* Prompt: Could you set down exactly the lines in the records below between the line holding "(453, 740) = (1189, 405): white" and the line holding "camera: 45 degrees right, 15 degrees up", inclusive?

*** Extracted information ***

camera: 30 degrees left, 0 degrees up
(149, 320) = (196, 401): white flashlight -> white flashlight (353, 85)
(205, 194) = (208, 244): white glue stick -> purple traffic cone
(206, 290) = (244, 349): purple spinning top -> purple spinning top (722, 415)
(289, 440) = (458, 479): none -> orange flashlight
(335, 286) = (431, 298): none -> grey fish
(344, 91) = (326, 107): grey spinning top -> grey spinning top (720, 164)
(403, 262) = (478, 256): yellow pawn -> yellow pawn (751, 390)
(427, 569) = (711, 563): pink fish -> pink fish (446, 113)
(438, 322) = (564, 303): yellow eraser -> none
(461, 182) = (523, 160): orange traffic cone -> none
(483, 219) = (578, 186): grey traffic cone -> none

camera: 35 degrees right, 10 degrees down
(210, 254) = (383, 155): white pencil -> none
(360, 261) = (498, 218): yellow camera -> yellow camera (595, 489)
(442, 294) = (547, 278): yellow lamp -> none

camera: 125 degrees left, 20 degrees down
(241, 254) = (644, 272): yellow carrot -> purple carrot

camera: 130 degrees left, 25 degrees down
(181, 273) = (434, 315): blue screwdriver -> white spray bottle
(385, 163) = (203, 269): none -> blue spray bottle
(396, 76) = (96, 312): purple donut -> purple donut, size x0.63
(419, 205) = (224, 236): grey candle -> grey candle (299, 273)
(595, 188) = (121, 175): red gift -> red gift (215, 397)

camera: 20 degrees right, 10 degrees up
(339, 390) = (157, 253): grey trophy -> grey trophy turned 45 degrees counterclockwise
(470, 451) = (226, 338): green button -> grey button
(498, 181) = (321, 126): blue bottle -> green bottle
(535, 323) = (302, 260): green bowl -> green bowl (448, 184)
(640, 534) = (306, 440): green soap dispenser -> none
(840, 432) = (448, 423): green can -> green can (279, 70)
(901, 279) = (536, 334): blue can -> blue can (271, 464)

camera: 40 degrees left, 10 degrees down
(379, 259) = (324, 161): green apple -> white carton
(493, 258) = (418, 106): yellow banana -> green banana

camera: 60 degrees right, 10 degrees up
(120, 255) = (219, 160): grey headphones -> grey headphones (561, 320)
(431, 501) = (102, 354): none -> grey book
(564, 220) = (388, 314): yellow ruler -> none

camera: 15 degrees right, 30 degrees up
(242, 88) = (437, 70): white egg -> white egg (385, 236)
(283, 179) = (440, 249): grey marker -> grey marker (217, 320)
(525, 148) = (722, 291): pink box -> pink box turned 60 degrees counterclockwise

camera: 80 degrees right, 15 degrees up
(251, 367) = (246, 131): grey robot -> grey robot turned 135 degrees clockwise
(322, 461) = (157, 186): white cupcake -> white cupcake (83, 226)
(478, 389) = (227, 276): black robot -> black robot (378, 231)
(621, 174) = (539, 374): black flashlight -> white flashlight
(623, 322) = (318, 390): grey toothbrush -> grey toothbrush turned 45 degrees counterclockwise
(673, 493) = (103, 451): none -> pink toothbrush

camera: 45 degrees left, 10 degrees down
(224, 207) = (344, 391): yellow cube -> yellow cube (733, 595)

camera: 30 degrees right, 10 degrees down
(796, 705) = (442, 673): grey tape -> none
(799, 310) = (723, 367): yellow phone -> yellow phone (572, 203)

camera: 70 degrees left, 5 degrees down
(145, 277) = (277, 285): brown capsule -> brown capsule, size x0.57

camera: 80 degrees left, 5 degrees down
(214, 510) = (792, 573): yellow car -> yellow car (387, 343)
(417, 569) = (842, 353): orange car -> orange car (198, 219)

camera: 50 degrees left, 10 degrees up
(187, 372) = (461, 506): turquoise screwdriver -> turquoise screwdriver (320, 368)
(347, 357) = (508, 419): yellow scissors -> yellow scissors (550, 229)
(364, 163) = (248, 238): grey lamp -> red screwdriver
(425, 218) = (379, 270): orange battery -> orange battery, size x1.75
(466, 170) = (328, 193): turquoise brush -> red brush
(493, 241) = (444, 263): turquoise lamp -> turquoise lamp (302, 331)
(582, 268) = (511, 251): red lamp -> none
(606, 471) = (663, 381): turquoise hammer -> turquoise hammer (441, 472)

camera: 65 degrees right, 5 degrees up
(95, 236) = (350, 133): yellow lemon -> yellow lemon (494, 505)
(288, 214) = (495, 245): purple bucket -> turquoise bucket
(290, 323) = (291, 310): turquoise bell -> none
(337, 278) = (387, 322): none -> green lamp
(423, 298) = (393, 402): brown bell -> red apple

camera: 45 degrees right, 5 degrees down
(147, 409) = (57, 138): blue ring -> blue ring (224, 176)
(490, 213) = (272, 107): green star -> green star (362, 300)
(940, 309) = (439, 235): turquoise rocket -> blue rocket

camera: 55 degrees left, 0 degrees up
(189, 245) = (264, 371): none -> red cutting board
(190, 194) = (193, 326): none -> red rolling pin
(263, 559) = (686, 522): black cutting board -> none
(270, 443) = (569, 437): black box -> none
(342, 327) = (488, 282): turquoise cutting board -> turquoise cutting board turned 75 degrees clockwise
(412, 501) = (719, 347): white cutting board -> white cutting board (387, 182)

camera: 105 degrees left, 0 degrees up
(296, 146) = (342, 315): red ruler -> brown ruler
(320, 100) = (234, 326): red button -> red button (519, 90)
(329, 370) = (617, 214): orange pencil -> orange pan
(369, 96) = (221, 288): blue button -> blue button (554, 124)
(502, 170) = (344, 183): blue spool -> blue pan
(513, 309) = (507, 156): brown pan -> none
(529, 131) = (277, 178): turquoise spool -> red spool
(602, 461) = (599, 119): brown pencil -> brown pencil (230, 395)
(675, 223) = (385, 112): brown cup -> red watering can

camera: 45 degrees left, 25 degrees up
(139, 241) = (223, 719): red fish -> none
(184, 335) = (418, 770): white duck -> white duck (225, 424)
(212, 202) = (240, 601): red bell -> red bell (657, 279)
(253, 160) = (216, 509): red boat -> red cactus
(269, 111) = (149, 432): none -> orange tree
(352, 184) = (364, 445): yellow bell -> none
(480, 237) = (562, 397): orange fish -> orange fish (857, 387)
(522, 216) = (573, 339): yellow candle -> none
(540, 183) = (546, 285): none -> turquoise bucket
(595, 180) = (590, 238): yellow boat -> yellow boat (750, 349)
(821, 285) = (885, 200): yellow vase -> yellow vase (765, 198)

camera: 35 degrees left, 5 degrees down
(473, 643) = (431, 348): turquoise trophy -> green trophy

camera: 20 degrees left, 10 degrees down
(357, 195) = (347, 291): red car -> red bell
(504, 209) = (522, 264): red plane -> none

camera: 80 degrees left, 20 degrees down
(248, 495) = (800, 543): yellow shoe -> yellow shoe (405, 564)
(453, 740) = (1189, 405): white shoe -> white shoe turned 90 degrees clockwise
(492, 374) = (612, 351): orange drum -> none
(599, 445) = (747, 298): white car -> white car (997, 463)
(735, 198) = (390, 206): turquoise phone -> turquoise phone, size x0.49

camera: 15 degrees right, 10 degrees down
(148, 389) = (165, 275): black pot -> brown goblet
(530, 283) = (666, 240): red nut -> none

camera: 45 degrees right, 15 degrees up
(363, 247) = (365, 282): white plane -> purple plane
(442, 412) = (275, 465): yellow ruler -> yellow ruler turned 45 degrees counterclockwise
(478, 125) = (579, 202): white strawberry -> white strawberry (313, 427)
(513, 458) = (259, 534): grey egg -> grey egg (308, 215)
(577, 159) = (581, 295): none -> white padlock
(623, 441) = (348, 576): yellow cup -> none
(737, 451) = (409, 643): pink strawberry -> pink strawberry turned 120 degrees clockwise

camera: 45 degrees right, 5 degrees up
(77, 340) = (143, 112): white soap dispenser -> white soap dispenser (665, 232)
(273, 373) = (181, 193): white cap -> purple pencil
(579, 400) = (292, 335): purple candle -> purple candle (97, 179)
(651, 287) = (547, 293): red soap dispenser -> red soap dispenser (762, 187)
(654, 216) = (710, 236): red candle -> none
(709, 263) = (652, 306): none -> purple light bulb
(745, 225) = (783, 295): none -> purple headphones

*** End of Extracted information ***

* Response for this exercise:
(453, 740) = (1189, 405): white shoe -> white shoe turned 90 degrees clockwise
(492, 374) = (612, 351): orange drum -> none
(599, 445) = (747, 298): white car -> white car (997, 463)
(735, 198) = (390, 206): turquoise phone -> turquoise phone, size x0.49

camera: 15 degrees right, 10 degrees down
(148, 389) = (165, 275): black pot -> brown goblet
(530, 283) = (666, 240): red nut -> none

camera: 45 degrees right, 15 degrees up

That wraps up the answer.